- **Brief**
Copy, from the material below, every line in which the word "moved" can be found.

- **Data**

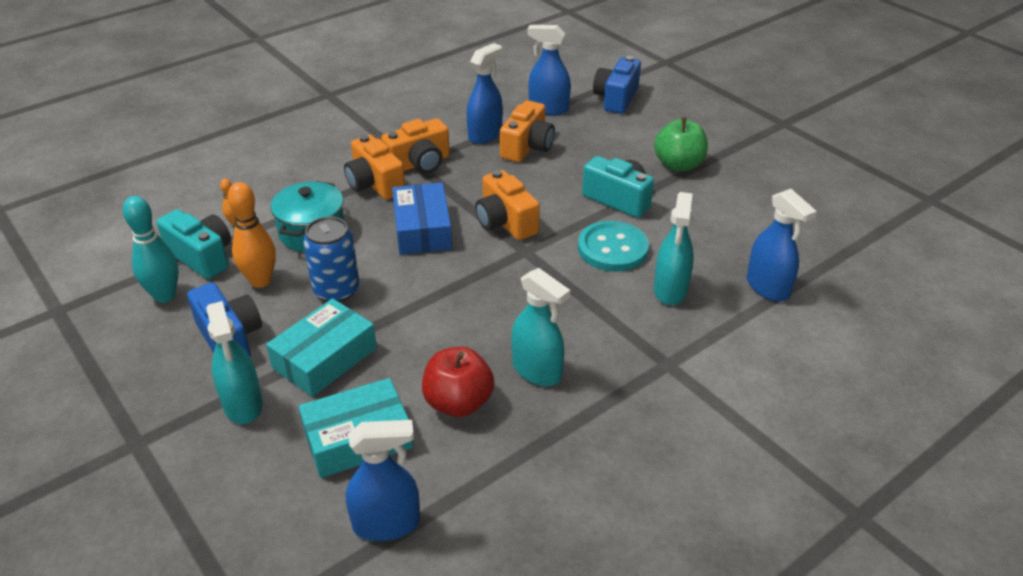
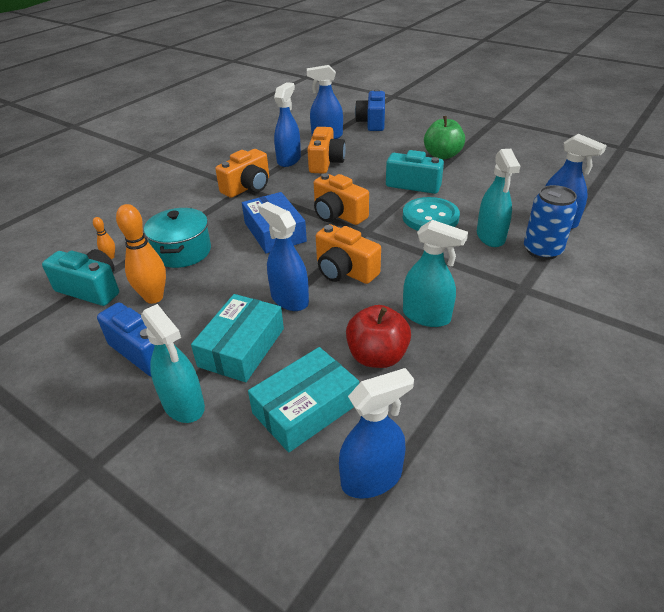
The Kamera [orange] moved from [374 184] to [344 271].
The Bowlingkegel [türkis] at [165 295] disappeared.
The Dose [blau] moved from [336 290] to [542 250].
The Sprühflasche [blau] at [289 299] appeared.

- **Your solution**
The Kamera [orange] moved from [374 184] to [344 271].
The Dose [blau] moved from [336 290] to [542 250].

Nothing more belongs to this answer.